_What you should do:_ The answer must be an exact copy of the records, with every picture removed.

Records from a dataset:
== == ==

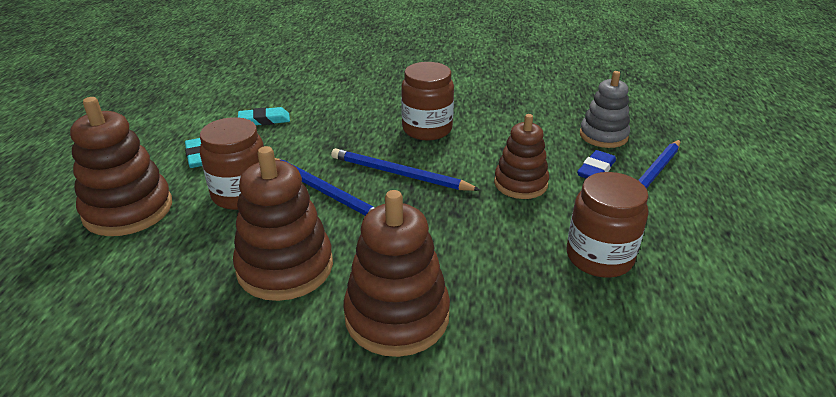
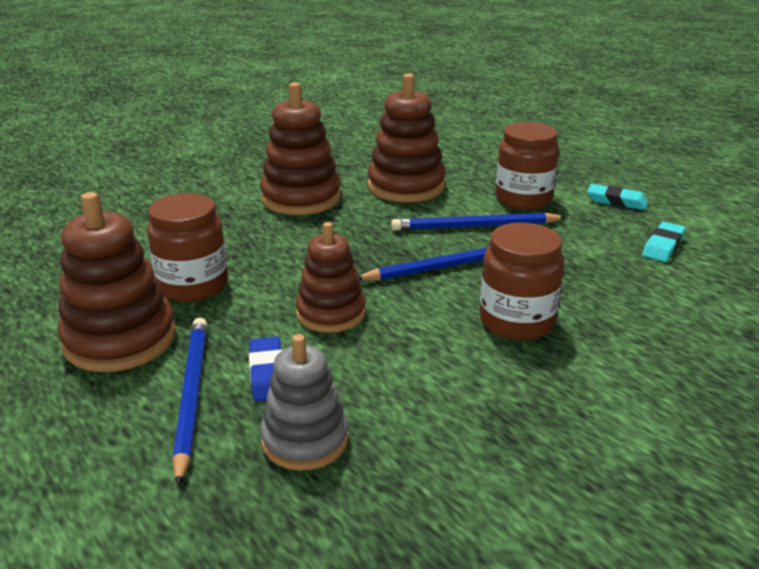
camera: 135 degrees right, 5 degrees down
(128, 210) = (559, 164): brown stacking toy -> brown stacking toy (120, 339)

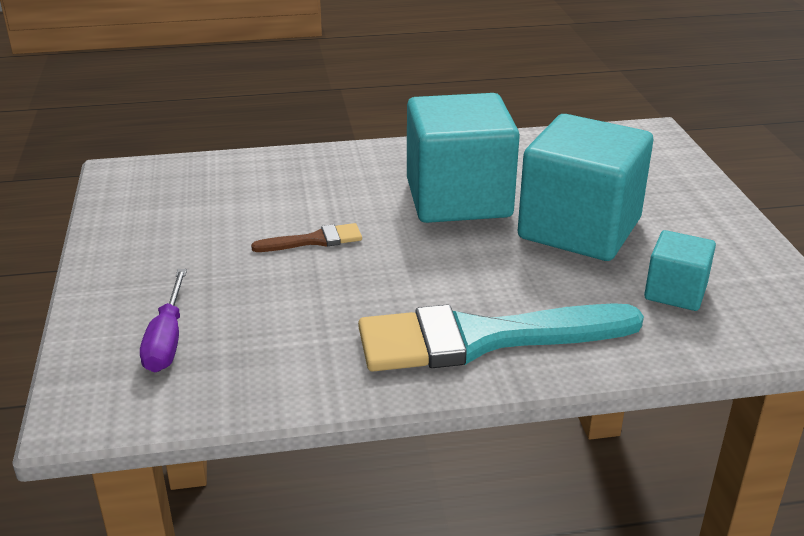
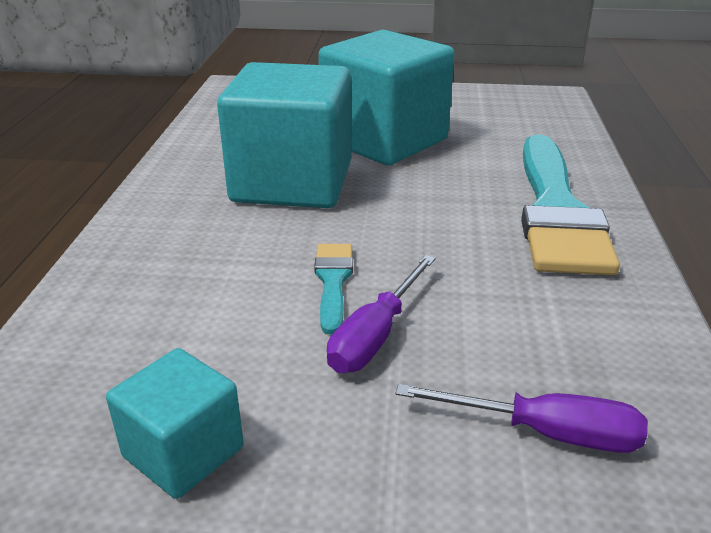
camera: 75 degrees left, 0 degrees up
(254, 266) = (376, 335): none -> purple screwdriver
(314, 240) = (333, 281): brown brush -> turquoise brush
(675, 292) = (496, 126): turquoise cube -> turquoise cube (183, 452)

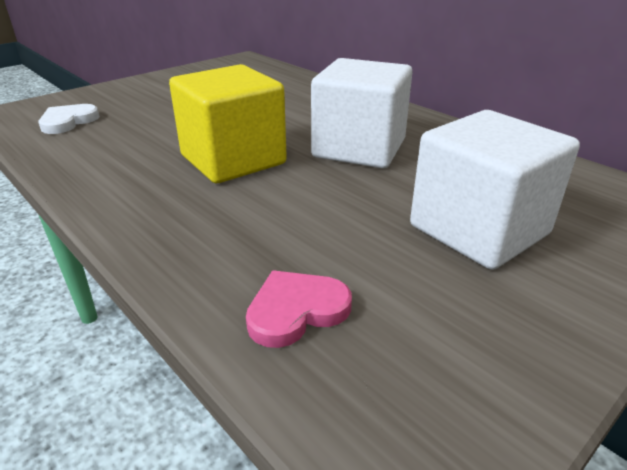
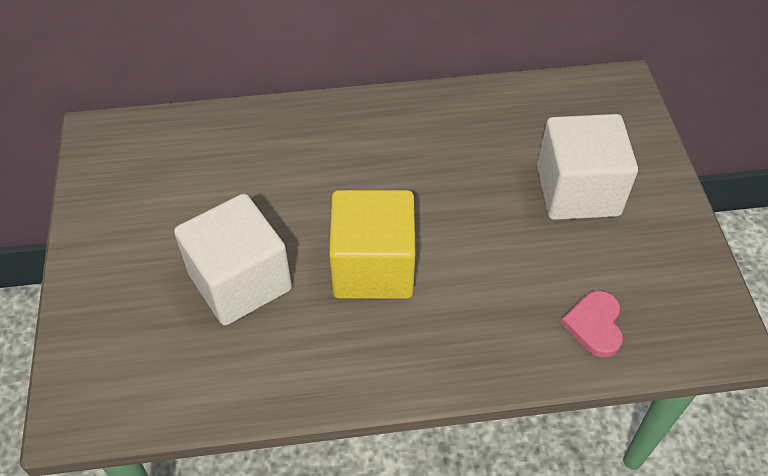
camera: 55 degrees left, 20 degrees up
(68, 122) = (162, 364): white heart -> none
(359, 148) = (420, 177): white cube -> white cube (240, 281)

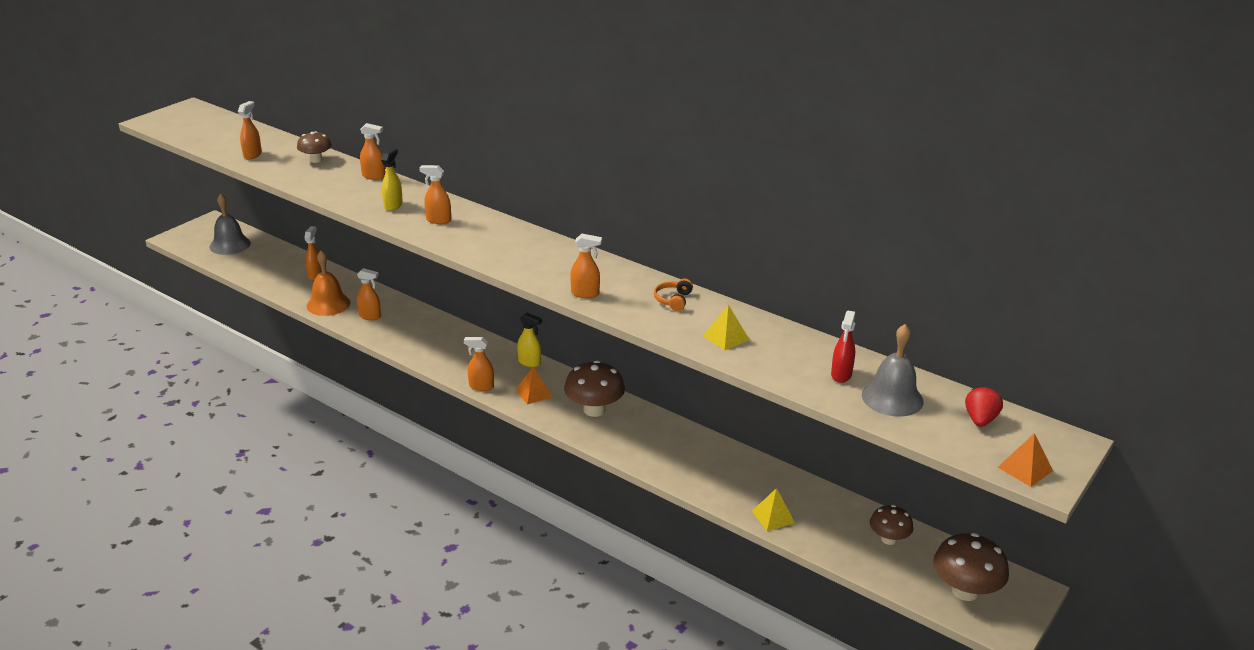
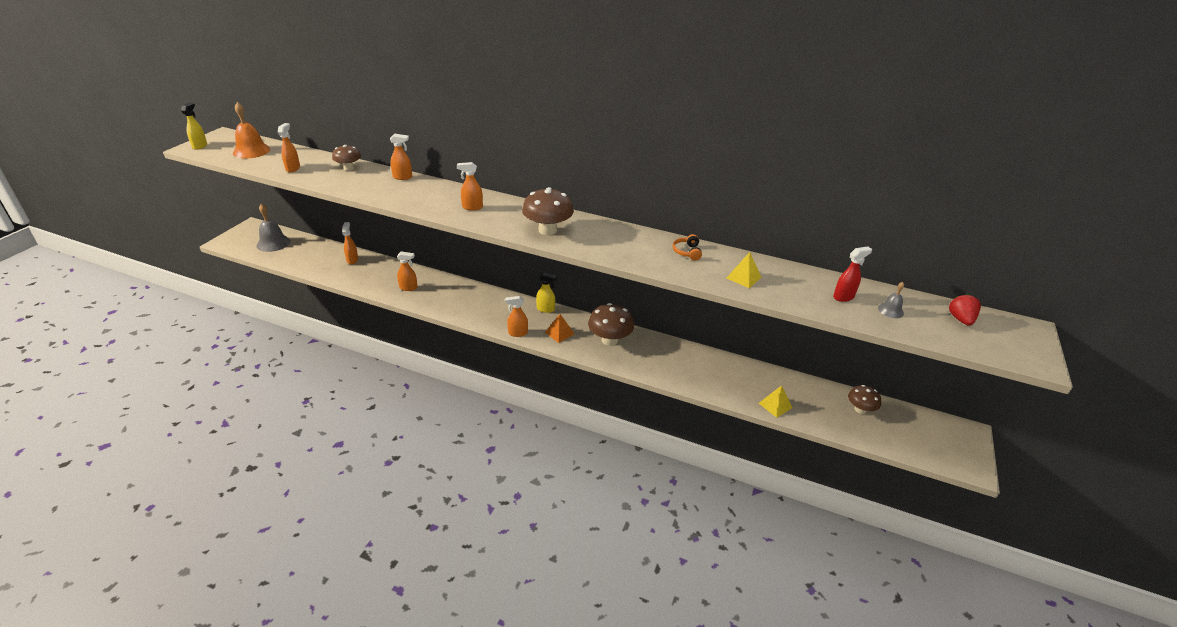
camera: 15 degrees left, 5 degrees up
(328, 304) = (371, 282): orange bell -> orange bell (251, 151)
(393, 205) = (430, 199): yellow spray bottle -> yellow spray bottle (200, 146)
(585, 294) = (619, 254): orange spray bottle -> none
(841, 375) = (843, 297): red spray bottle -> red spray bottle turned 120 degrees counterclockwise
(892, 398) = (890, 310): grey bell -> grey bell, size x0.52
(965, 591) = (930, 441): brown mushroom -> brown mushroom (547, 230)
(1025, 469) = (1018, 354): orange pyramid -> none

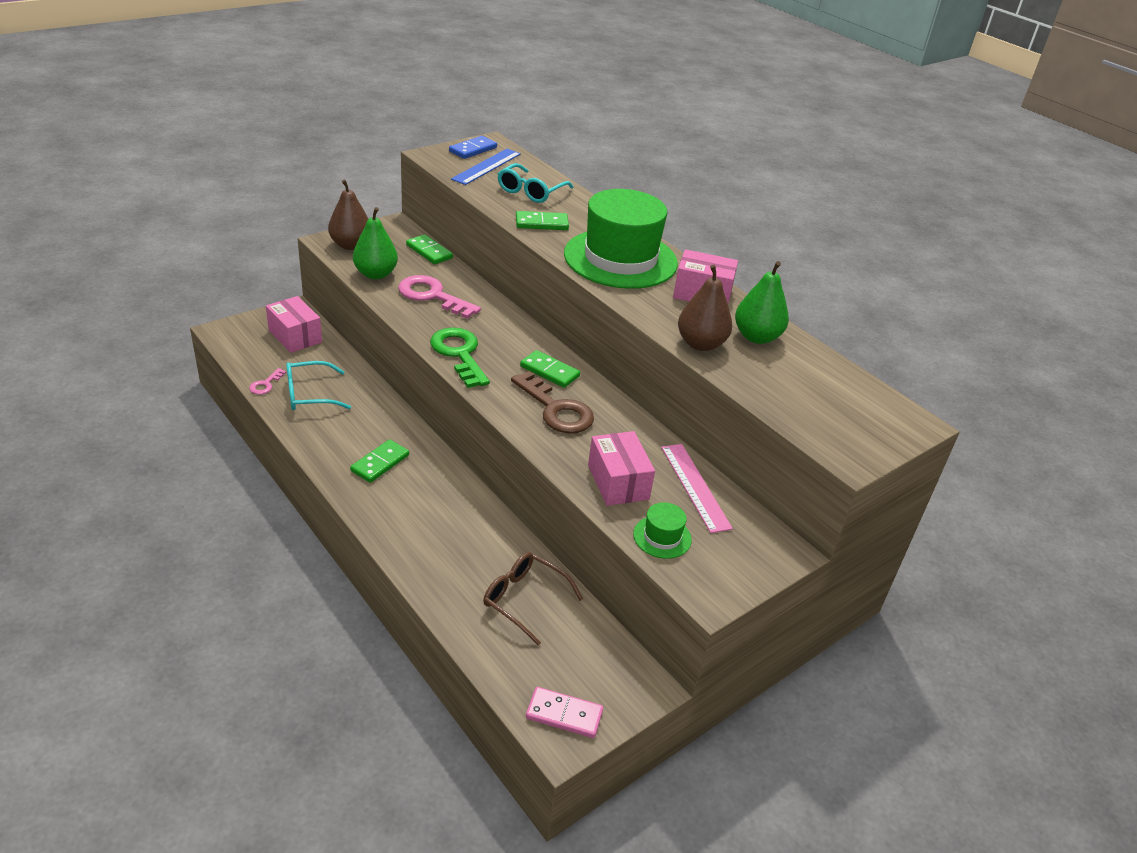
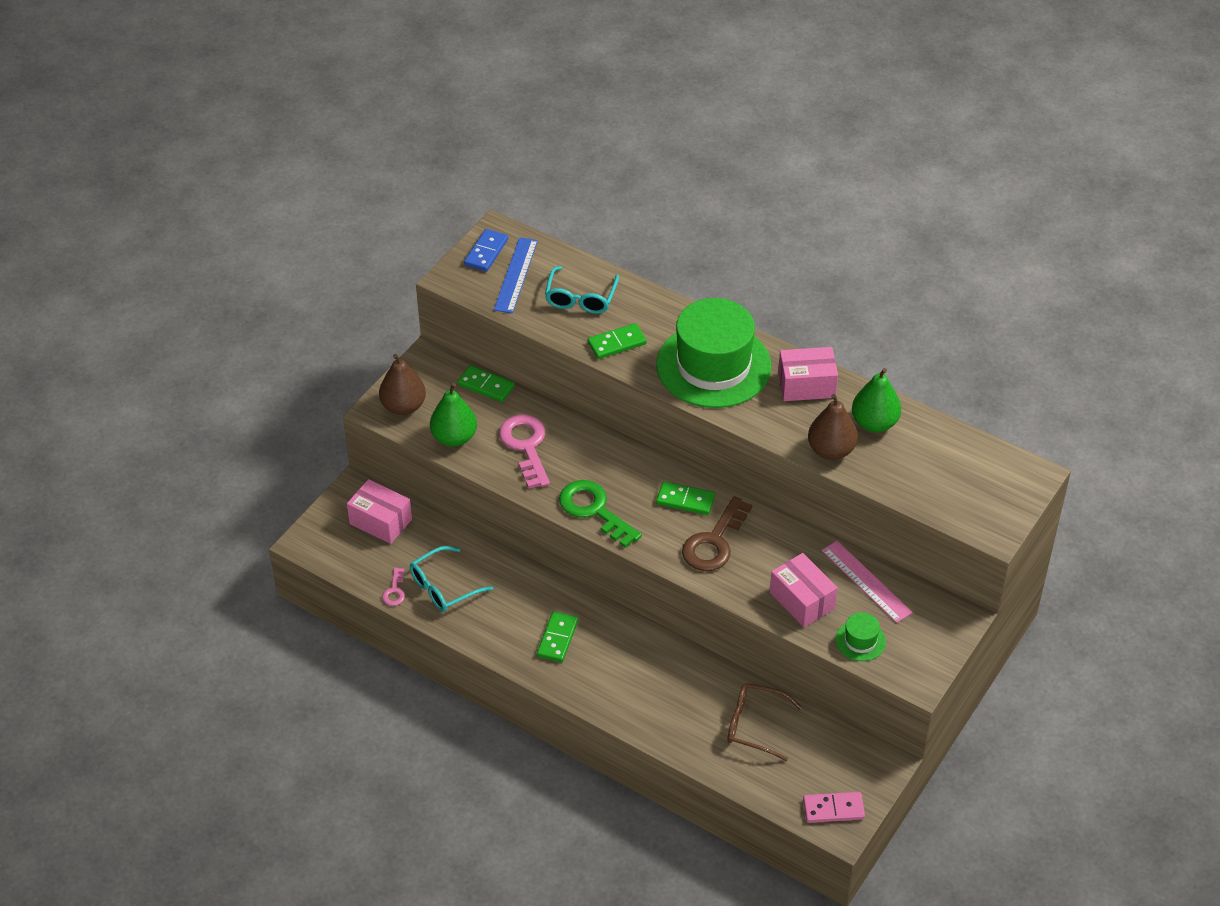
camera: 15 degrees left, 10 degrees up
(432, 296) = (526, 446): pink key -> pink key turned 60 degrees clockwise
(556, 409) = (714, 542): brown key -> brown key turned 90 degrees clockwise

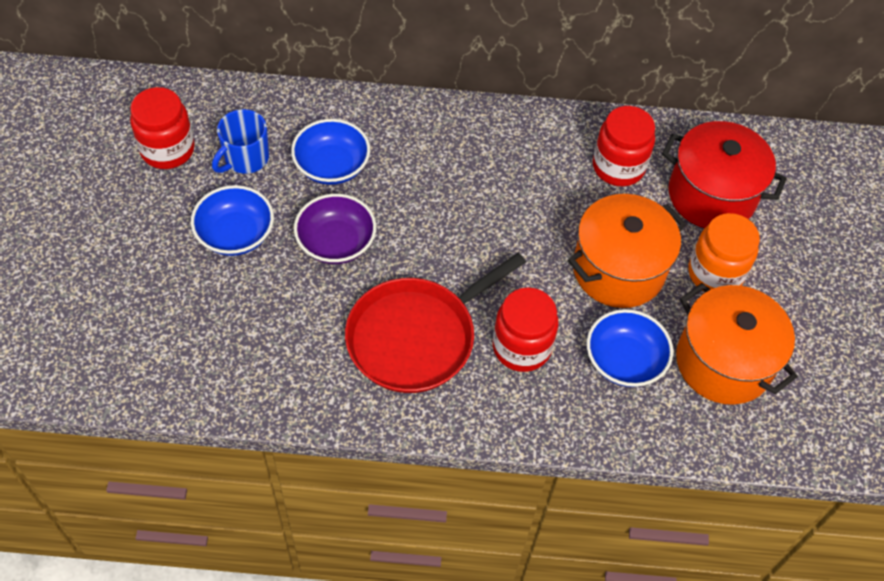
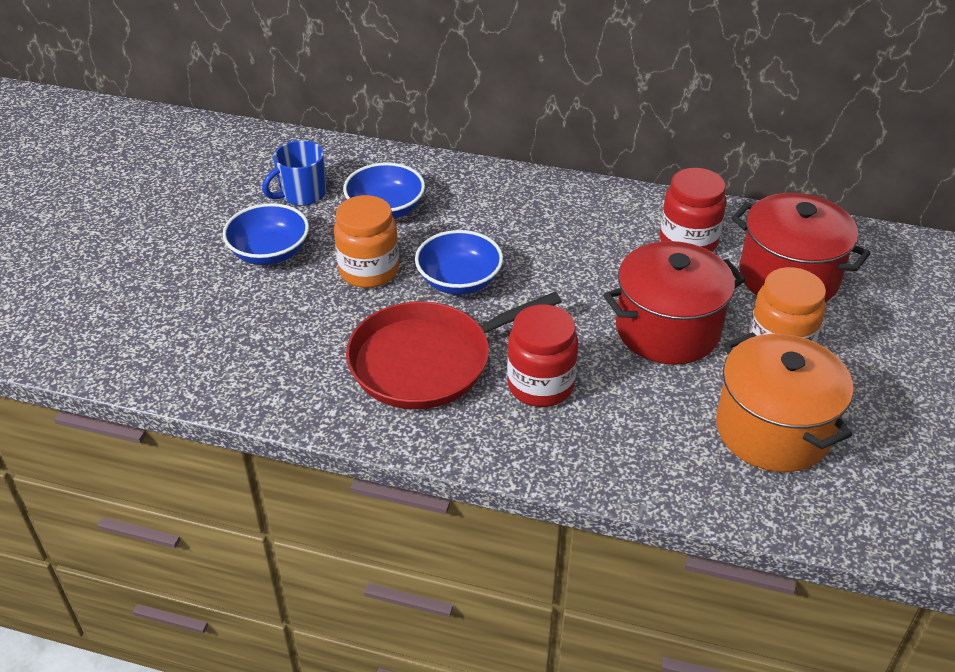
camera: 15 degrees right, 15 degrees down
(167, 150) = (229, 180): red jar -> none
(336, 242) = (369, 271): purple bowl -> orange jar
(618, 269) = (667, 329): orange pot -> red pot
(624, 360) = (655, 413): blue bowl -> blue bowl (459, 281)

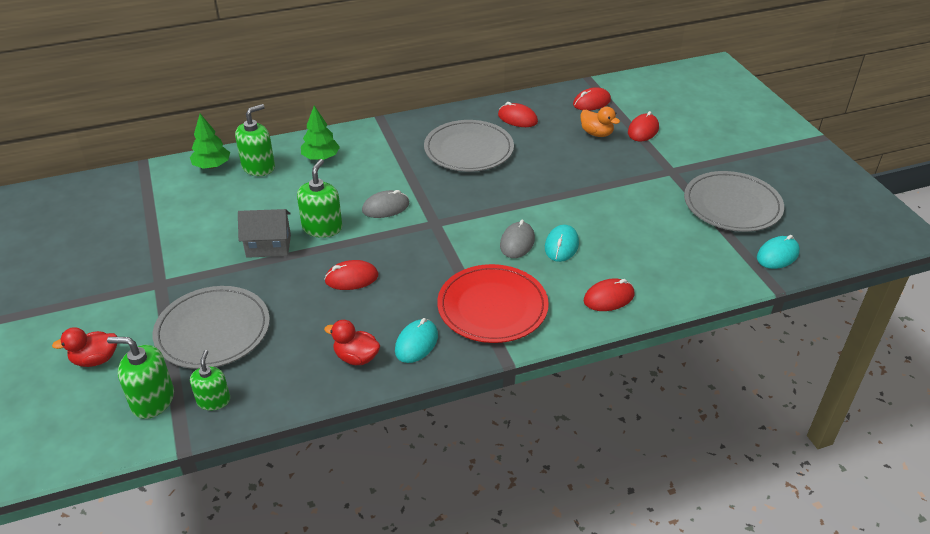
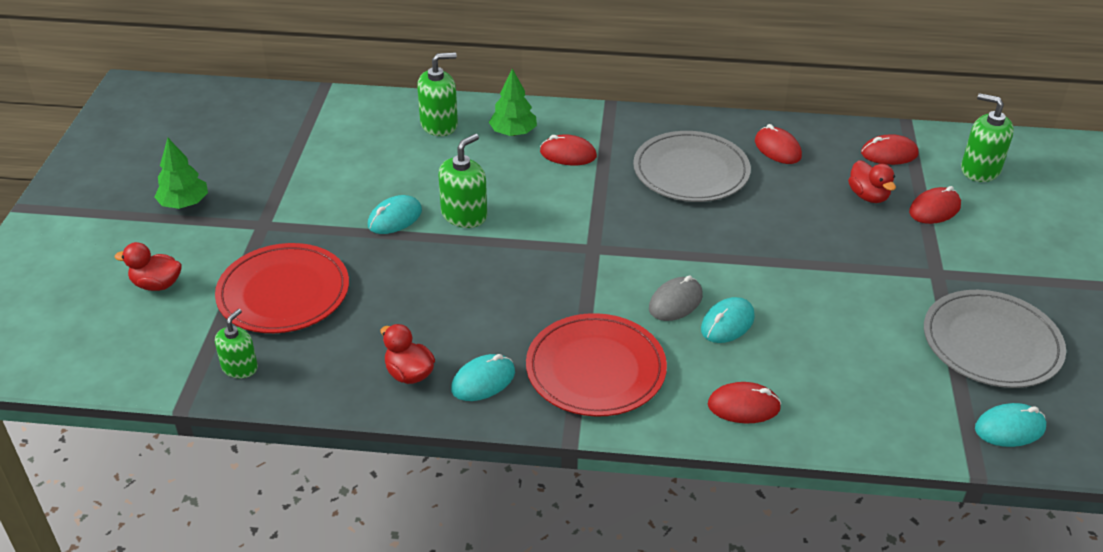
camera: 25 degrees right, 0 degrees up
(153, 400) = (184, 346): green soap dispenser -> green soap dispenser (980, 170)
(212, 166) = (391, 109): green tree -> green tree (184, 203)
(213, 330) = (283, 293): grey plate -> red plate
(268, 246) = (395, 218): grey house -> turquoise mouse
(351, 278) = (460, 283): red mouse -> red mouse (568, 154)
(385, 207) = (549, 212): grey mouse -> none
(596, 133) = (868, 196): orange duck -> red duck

== == ==

_Answer to the problem:_
camera: 135 degrees right, 5 degrees down
(128, 210) = (559, 164): brown stacking toy -> brown stacking toy (120, 339)

camera: 75 degrees left, 0 degrees up
(254, 266) = (376, 335): none -> purple screwdriver
(314, 240) = (333, 281): brown brush -> turquoise brush
(675, 292) = (496, 126): turquoise cube -> turquoise cube (183, 452)

camera: 55 degrees left, 20 degrees up
(68, 122) = (162, 364): white heart -> none
(359, 148) = (420, 177): white cube -> white cube (240, 281)

camera: 15 degrees left, 5 degrees up
(328, 304) = (371, 282): orange bell -> orange bell (251, 151)
(393, 205) = (430, 199): yellow spray bottle -> yellow spray bottle (200, 146)
(585, 294) = (619, 254): orange spray bottle -> none
(841, 375) = (843, 297): red spray bottle -> red spray bottle turned 120 degrees counterclockwise
(892, 398) = (890, 310): grey bell -> grey bell, size x0.52
(965, 591) = (930, 441): brown mushroom -> brown mushroom (547, 230)
(1025, 469) = (1018, 354): orange pyramid -> none

camera: 15 degrees left, 10 degrees up
(432, 296) = (526, 446): pink key -> pink key turned 60 degrees clockwise
(556, 409) = (714, 542): brown key -> brown key turned 90 degrees clockwise

camera: 15 degrees right, 15 degrees down
(167, 150) = (229, 180): red jar -> none
(336, 242) = (369, 271): purple bowl -> orange jar
(618, 269) = (667, 329): orange pot -> red pot
(624, 360) = (655, 413): blue bowl -> blue bowl (459, 281)

camera: 25 degrees right, 0 degrees up
(153, 400) = (184, 346): green soap dispenser -> green soap dispenser (980, 170)
(212, 166) = (391, 109): green tree -> green tree (184, 203)
(213, 330) = (283, 293): grey plate -> red plate
(268, 246) = (395, 218): grey house -> turquoise mouse
(351, 278) = (460, 283): red mouse -> red mouse (568, 154)
(385, 207) = (549, 212): grey mouse -> none
(596, 133) = (868, 196): orange duck -> red duck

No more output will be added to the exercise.